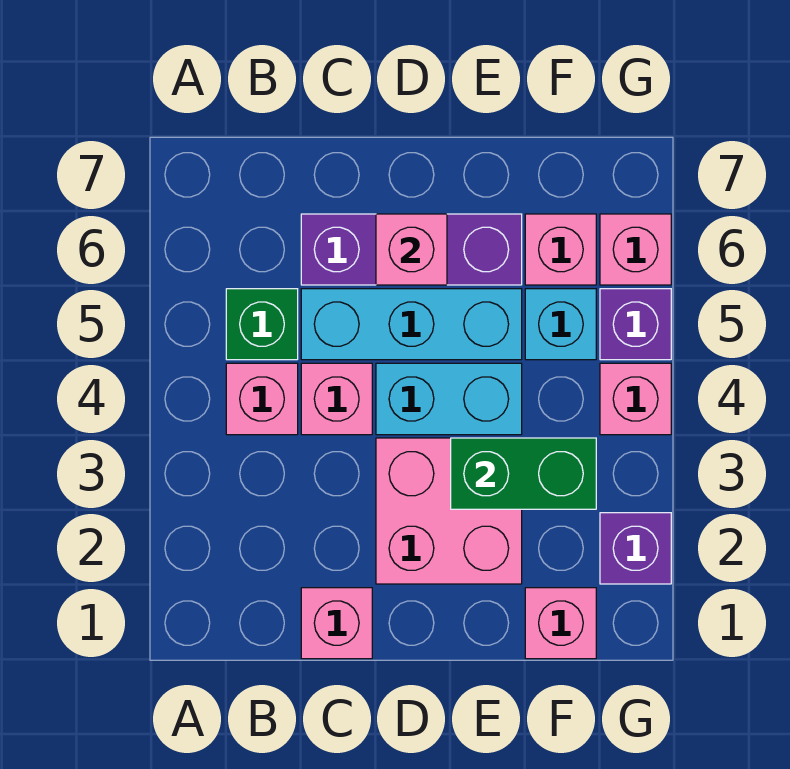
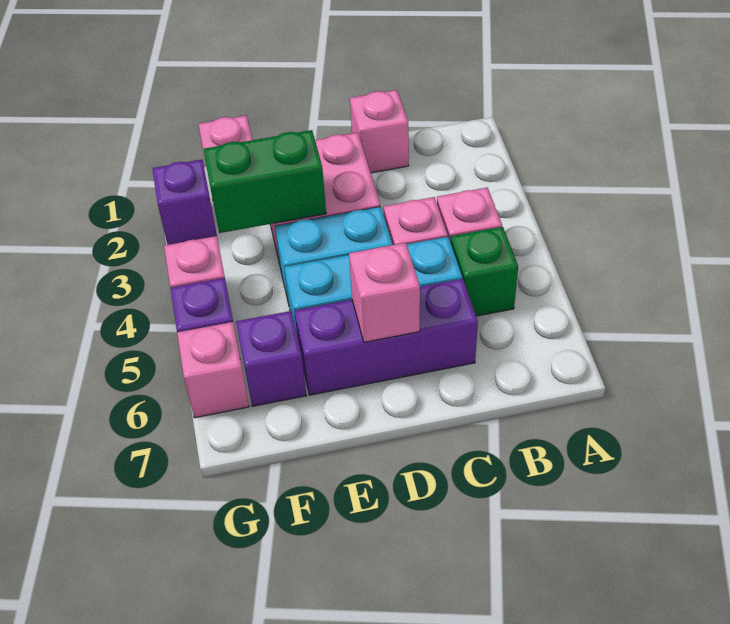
cyan 1x1 brick [525,289,596,360] -> none
pink 1x1 brick [525,214,596,285] -> purple 1x1 brick [236,311,307,406]

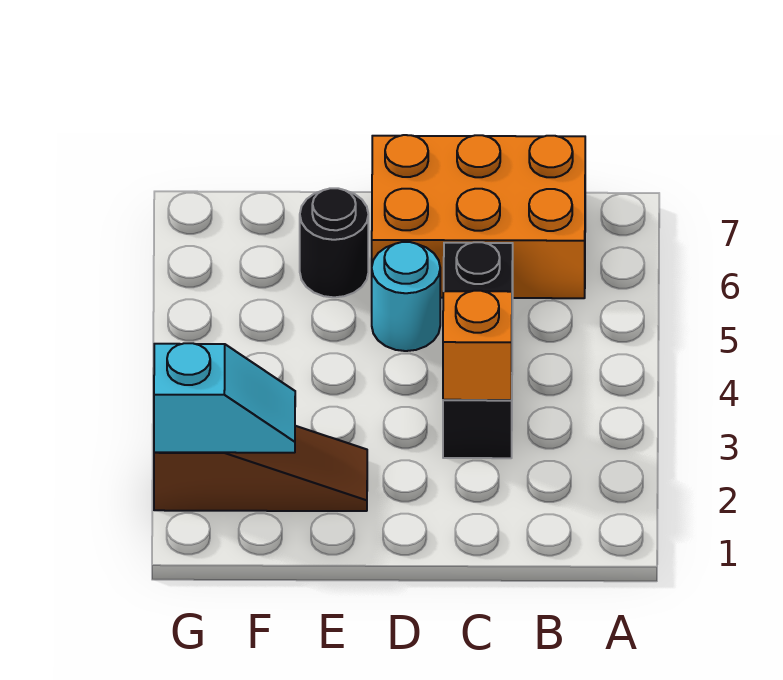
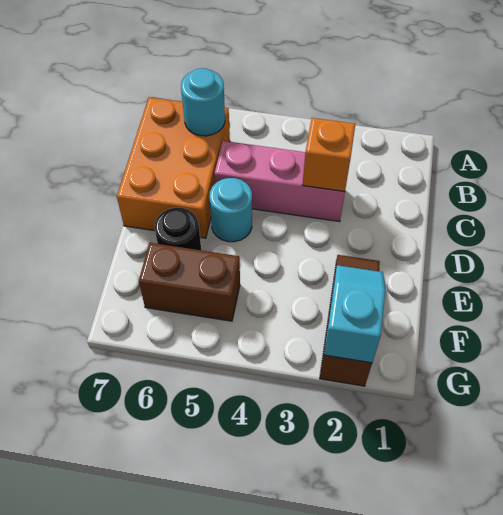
none -> cyan 1x1 round brick [181,68,225,136]
black 1x3 brick [443,242,513,458] -> pink 1x3 brick [214,141,345,222]
none -> brown 1x2 brick [139,243,240,321]

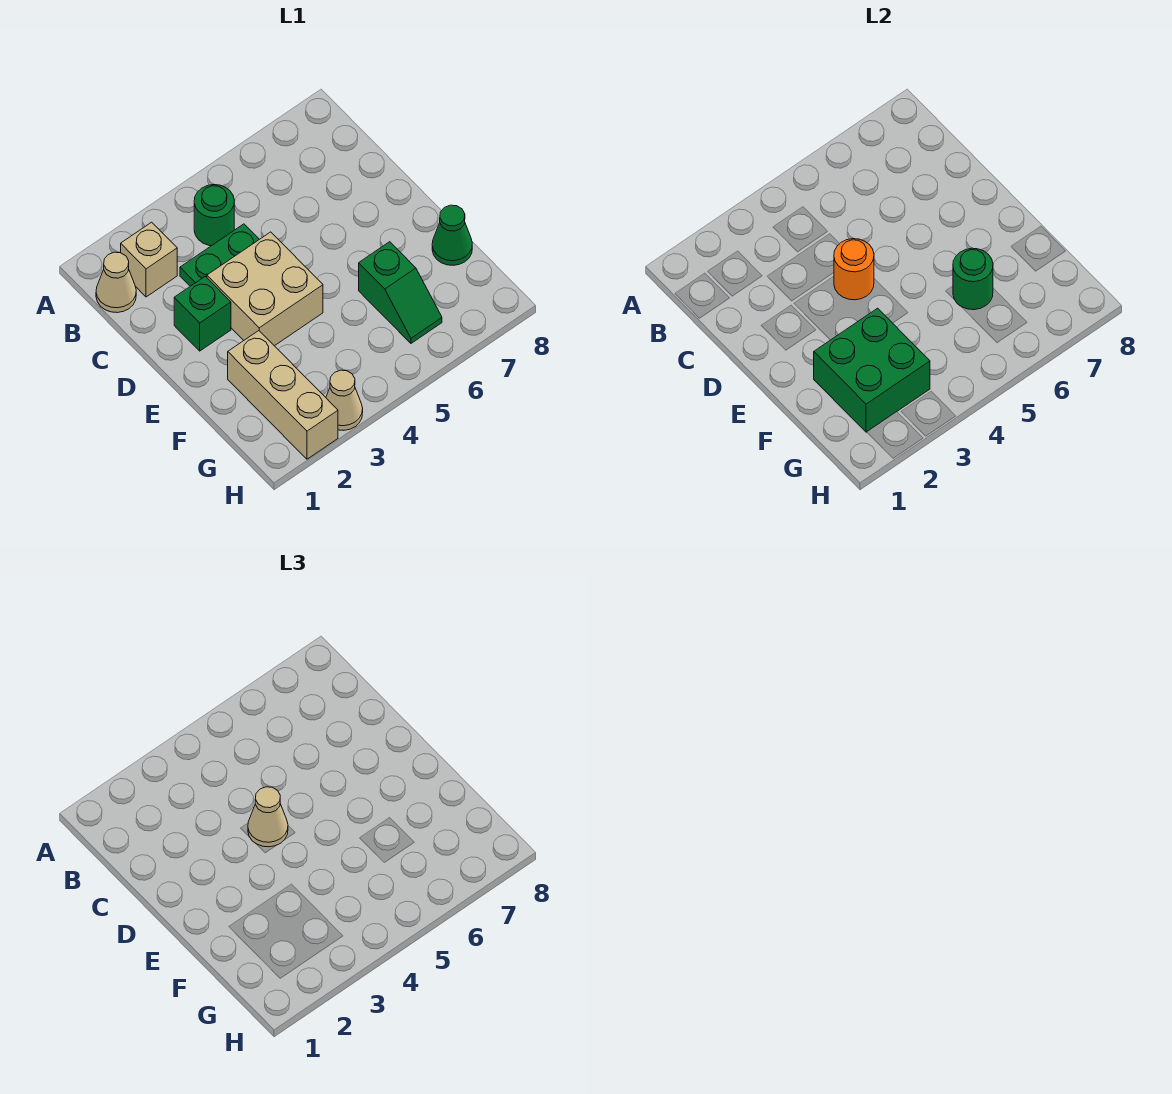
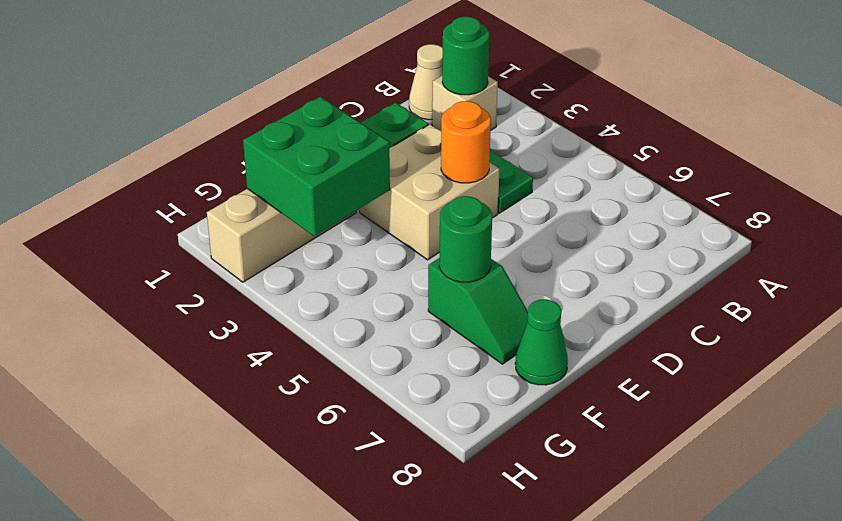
green 1x1 round brick [194,185,234,246] -> green 1x1 round brick moved to [442,17,489,95]
tan 1x1 cone [248,787,288,847] -> none
green 1x2 slope [359,242,442,343] -> green 1x2 slope turned to [428,258,528,364]
tan 1x1 cone [326,370,363,430] -> none

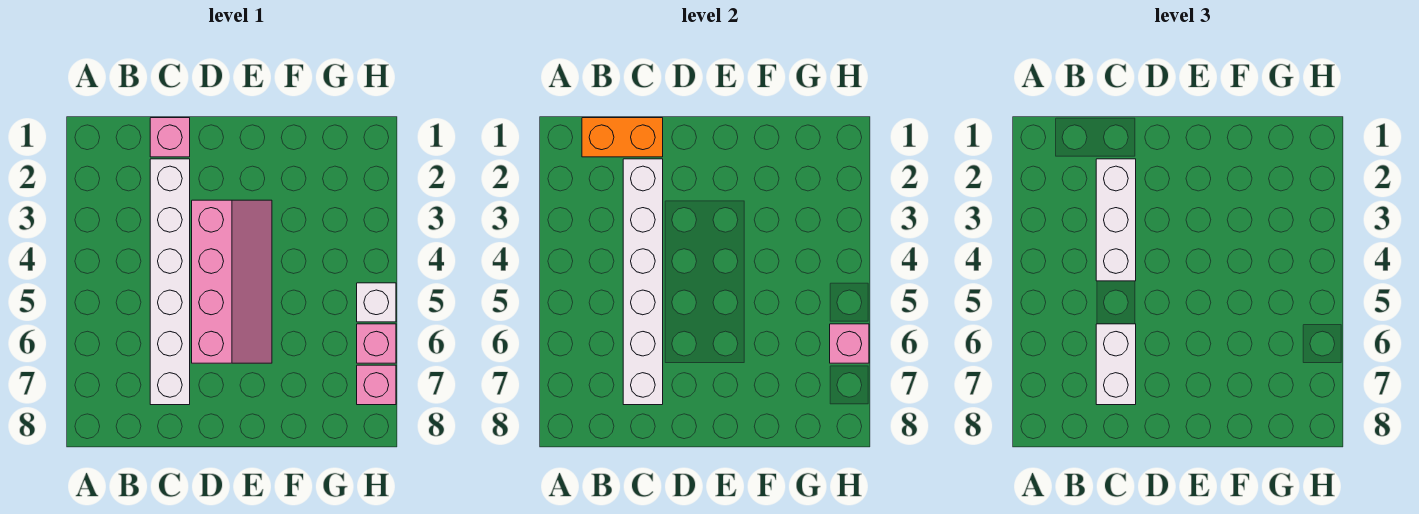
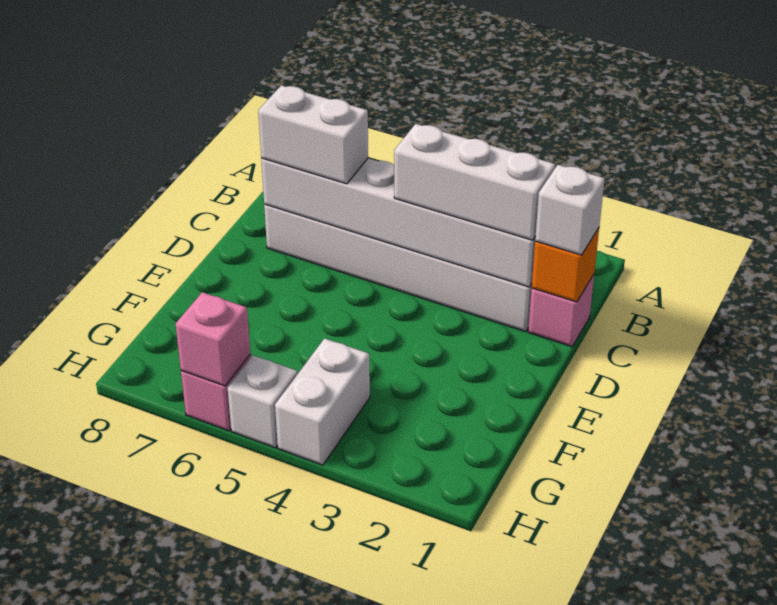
orange 1x2 brick [582,118,663,157] -> orange 1x1 brick [532,228,599,302]
none -> white 1x1 brick [535,165,605,255]
pink 2x4 slope [192,200,272,363] -> none
none -> white 1x2 brick [275,338,370,465]
pink 1x1 brick [357,365,396,405] -> none

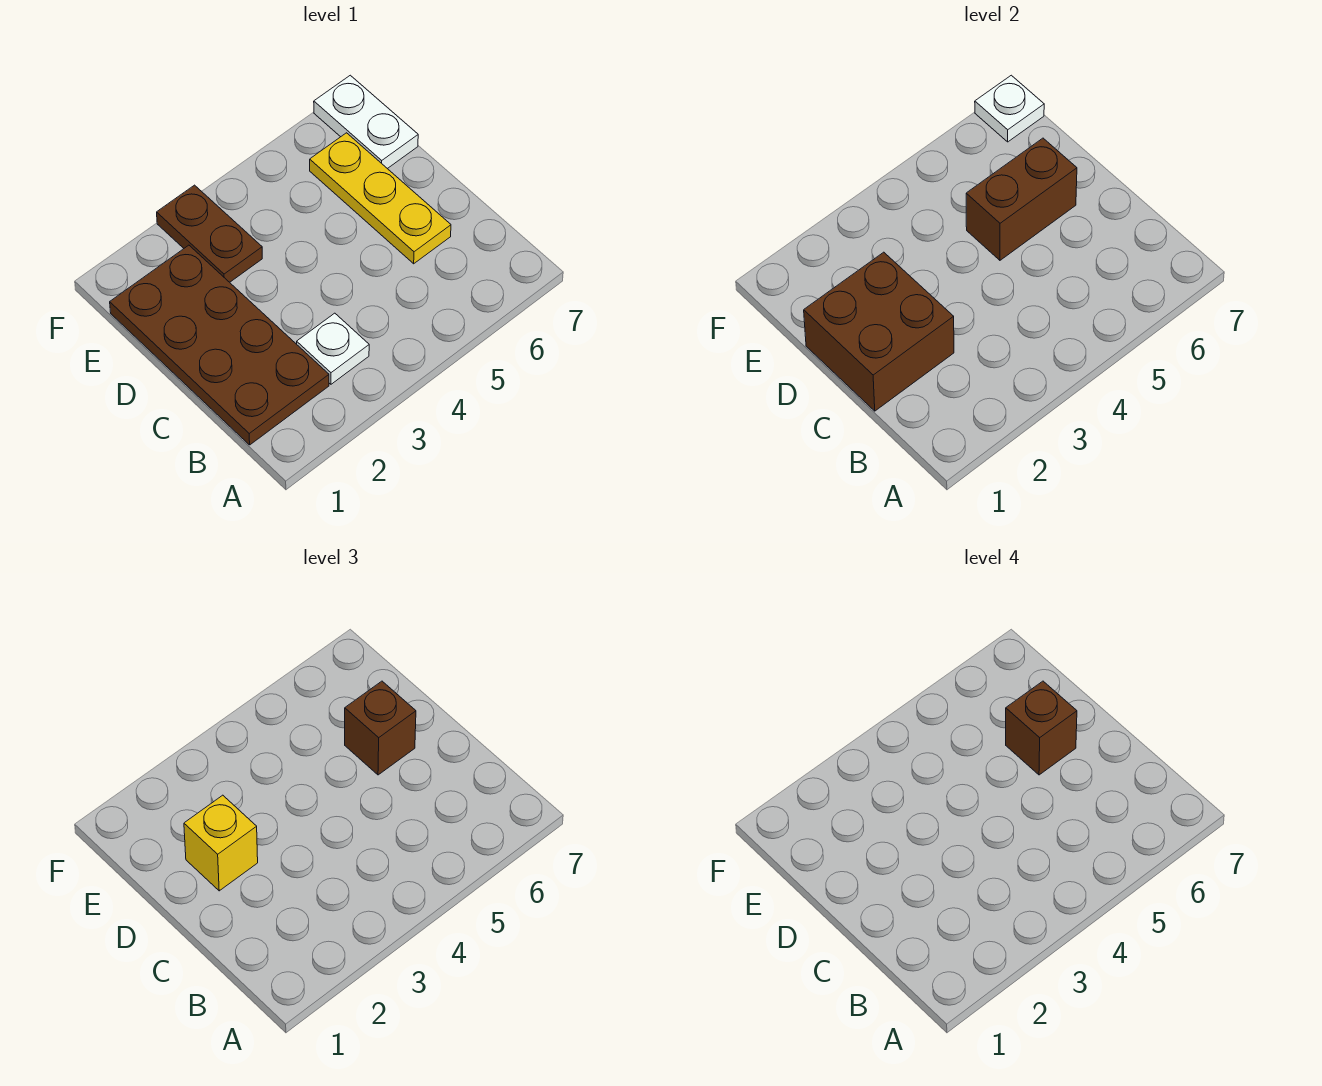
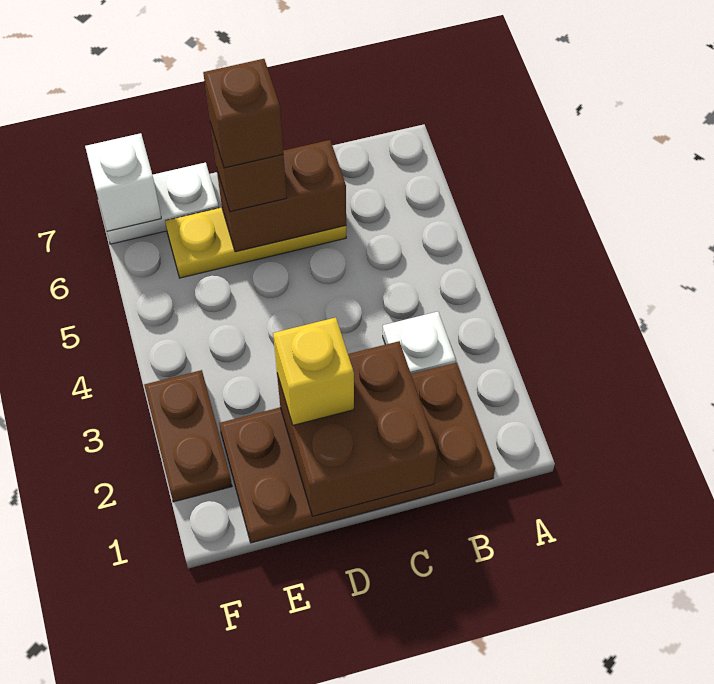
brown 1x2 brick [966,138,1077,260] -> brown 1x2 brick turned to [216,140,346,252]
brown 1x2 plate [157,185,262,282] -> brown 1x2 plate turned to [144,370,232,502]
white 1x1 plate [975,75,1044,142] -> white 1x1 brick [85,133,161,231]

····················

- [THE PROBLEM]
From the records above, output only the lines starting at the one containing "black 1x3 brick" and ending at the one containing "tan 1x1 cone [248,787,288,847] -> none", word for word. Pictures stay out.

- [RESULT BELOW]
black 1x3 brick [443,242,513,458] -> pink 1x3 brick [214,141,345,222]
none -> brown 1x2 brick [139,243,240,321]

green 1x1 round brick [194,185,234,246] -> green 1x1 round brick moved to [442,17,489,95]
tan 1x1 cone [248,787,288,847] -> none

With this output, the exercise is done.